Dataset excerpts

● ● ● ● ●

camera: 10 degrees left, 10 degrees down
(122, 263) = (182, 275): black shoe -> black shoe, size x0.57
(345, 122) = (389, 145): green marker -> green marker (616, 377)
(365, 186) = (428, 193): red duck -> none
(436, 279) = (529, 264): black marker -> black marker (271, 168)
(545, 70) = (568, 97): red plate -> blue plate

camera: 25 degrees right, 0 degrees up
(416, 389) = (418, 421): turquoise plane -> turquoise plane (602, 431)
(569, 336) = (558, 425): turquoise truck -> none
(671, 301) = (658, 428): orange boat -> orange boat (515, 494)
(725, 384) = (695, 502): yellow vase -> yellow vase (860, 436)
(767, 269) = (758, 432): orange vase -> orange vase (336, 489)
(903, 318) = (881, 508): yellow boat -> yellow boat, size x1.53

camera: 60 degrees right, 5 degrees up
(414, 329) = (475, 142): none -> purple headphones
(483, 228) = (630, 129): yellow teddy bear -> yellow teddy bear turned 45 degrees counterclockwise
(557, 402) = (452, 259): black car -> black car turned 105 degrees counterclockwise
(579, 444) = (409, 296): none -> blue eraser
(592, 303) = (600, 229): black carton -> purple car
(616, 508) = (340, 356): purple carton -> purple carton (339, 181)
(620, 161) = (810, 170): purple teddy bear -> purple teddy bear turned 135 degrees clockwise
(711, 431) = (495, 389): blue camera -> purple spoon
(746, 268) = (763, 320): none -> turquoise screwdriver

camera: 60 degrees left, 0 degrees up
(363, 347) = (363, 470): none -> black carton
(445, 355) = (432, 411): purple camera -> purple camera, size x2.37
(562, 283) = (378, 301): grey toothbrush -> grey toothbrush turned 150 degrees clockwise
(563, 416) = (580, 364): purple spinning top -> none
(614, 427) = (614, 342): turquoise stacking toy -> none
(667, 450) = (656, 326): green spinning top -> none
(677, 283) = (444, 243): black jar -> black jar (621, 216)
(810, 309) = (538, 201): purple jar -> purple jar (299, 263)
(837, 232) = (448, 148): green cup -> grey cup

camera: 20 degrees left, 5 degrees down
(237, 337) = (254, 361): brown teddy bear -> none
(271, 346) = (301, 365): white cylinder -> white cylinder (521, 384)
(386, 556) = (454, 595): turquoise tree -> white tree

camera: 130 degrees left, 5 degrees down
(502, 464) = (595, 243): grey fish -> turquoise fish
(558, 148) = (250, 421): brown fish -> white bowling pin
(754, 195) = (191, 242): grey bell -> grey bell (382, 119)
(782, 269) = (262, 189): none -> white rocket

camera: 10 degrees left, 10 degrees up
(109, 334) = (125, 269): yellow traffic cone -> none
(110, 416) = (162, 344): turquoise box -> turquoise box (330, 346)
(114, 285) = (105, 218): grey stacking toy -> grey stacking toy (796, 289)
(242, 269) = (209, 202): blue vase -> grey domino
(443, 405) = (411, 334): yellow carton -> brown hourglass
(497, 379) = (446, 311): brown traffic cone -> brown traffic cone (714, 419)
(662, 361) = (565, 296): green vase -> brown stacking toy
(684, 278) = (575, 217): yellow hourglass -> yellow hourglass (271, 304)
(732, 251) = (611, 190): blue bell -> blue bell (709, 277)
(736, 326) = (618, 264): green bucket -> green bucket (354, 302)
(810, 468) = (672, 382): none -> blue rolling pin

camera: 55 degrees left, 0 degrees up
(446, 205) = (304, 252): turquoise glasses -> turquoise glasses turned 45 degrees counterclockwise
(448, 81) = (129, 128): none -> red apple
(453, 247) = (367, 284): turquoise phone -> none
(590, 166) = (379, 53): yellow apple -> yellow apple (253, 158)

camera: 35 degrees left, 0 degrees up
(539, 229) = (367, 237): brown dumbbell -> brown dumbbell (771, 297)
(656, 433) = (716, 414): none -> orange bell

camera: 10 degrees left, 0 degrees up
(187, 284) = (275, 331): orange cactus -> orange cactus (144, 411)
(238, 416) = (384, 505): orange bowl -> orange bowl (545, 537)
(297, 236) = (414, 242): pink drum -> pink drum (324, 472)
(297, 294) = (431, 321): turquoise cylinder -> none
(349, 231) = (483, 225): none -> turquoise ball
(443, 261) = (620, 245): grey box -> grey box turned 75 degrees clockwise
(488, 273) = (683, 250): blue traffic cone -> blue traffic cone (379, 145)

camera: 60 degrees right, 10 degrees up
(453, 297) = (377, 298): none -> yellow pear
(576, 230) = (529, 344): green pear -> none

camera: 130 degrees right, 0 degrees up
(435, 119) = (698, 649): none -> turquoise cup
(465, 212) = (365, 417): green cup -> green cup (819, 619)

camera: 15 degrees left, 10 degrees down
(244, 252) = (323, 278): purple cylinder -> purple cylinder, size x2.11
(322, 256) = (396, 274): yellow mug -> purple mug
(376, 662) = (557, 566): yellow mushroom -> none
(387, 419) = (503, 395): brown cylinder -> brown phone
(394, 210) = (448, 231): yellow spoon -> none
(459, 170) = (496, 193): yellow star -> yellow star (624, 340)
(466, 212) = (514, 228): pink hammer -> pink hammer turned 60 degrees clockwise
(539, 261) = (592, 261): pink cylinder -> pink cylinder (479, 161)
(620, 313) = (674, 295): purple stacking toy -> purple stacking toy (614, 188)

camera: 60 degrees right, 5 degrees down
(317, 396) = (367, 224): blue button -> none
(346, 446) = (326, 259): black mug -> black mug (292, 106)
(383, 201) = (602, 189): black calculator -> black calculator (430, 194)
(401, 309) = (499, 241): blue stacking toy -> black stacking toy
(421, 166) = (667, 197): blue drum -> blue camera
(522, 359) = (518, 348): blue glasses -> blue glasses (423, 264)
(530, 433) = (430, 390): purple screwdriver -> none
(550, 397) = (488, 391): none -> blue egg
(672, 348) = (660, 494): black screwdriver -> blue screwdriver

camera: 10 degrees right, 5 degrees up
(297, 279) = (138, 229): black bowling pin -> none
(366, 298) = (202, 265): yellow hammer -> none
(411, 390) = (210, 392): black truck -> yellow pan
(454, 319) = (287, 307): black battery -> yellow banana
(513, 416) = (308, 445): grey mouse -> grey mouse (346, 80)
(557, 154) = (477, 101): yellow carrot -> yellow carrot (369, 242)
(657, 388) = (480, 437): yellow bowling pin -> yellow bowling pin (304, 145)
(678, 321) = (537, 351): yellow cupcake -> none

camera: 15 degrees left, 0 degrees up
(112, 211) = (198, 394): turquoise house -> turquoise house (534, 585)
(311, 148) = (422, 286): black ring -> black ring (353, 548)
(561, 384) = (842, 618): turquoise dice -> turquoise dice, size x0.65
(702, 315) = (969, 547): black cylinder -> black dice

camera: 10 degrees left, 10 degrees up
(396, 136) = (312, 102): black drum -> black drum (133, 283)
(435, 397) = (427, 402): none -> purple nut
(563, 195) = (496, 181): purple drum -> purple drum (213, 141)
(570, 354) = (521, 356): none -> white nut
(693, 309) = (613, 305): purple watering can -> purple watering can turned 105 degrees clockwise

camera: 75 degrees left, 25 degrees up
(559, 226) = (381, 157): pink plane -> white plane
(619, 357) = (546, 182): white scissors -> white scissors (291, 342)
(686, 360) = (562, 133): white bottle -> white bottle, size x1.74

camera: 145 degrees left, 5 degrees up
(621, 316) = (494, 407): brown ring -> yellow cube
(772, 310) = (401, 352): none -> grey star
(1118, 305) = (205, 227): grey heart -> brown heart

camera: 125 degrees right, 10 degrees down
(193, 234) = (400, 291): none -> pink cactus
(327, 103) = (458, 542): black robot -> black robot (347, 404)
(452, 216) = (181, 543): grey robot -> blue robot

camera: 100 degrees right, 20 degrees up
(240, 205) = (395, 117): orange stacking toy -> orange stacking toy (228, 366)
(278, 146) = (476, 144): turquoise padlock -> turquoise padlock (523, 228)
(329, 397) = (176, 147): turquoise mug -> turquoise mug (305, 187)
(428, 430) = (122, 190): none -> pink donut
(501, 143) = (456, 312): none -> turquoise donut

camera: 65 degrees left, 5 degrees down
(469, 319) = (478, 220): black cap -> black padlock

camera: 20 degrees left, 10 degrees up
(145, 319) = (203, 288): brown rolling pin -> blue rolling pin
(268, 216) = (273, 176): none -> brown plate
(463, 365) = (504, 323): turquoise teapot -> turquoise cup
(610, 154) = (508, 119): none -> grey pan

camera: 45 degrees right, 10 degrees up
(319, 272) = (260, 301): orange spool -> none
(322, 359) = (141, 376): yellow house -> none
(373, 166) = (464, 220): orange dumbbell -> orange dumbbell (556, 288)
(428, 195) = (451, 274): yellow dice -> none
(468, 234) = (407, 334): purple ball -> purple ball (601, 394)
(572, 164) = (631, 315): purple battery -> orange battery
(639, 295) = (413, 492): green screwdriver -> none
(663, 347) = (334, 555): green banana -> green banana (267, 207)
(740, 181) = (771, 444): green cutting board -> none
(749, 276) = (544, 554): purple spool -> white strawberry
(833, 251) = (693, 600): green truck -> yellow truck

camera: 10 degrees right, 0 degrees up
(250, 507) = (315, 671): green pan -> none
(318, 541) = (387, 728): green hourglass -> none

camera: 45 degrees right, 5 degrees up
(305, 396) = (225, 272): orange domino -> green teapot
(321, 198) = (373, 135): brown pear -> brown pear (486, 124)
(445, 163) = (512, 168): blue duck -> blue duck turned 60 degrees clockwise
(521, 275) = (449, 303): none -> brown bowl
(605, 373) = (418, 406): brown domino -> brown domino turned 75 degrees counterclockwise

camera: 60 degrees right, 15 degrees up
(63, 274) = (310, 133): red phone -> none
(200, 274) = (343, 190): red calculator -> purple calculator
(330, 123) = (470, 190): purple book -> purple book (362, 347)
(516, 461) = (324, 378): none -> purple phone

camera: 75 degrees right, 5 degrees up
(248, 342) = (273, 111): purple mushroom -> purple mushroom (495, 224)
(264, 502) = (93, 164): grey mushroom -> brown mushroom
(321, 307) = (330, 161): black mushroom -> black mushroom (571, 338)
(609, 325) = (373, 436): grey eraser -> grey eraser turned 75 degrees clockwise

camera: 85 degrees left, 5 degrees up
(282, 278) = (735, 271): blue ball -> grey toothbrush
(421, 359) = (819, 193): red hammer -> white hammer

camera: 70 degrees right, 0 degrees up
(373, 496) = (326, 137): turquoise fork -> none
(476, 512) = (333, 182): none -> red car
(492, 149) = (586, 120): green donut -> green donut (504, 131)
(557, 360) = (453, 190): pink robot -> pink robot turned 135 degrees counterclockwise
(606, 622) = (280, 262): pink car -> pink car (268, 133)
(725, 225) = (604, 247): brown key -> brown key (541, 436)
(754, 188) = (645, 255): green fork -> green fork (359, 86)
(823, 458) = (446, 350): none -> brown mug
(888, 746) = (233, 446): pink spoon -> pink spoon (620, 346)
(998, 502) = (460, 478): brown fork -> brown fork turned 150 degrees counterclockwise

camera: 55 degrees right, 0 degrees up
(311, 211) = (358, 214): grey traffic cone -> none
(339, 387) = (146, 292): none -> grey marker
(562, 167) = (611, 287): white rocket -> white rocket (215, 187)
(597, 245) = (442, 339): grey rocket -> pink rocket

● ● ● ● ●

Task statement: Nothing but the lines above from the one containing "(610, 154) = (508, 119): none -> grey pan" through the one containing "(725, 225) = (604, 247): brown" should appear in the answer, each repeated exactly.

Reply to the exercise:
(610, 154) = (508, 119): none -> grey pan

camera: 45 degrees right, 10 degrees up
(319, 272) = (260, 301): orange spool -> none
(322, 359) = (141, 376): yellow house -> none
(373, 166) = (464, 220): orange dumbbell -> orange dumbbell (556, 288)
(428, 195) = (451, 274): yellow dice -> none
(468, 234) = (407, 334): purple ball -> purple ball (601, 394)
(572, 164) = (631, 315): purple battery -> orange battery
(639, 295) = (413, 492): green screwdriver -> none
(663, 347) = (334, 555): green banana -> green banana (267, 207)
(740, 181) = (771, 444): green cutting board -> none
(749, 276) = (544, 554): purple spool -> white strawberry
(833, 251) = (693, 600): green truck -> yellow truck

camera: 10 degrees right, 0 degrees up
(250, 507) = (315, 671): green pan -> none
(318, 541) = (387, 728): green hourglass -> none

camera: 45 degrees right, 5 degrees up
(305, 396) = (225, 272): orange domino -> green teapot
(321, 198) = (373, 135): brown pear -> brown pear (486, 124)
(445, 163) = (512, 168): blue duck -> blue duck turned 60 degrees clockwise
(521, 275) = (449, 303): none -> brown bowl
(605, 373) = (418, 406): brown domino -> brown domino turned 75 degrees counterclockwise

camera: 60 degrees right, 15 degrees up
(63, 274) = (310, 133): red phone -> none
(200, 274) = (343, 190): red calculator -> purple calculator
(330, 123) = (470, 190): purple book -> purple book (362, 347)
(516, 461) = (324, 378): none -> purple phone

camera: 75 degrees right, 5 degrees up
(248, 342) = (273, 111): purple mushroom -> purple mushroom (495, 224)
(264, 502) = (93, 164): grey mushroom -> brown mushroom
(321, 307) = (330, 161): black mushroom -> black mushroom (571, 338)
(609, 325) = (373, 436): grey eraser -> grey eraser turned 75 degrees clockwise

camera: 85 degrees left, 5 degrees up
(282, 278) = (735, 271): blue ball -> grey toothbrush
(421, 359) = (819, 193): red hammer -> white hammer

camera: 70 degrees right, 0 degrees up
(373, 496) = (326, 137): turquoise fork -> none
(476, 512) = (333, 182): none -> red car
(492, 149) = (586, 120): green donut -> green donut (504, 131)
(557, 360) = (453, 190): pink robot -> pink robot turned 135 degrees counterclockwise
(606, 622) = (280, 262): pink car -> pink car (268, 133)
(725, 225) = (604, 247): brown key -> brown key (541, 436)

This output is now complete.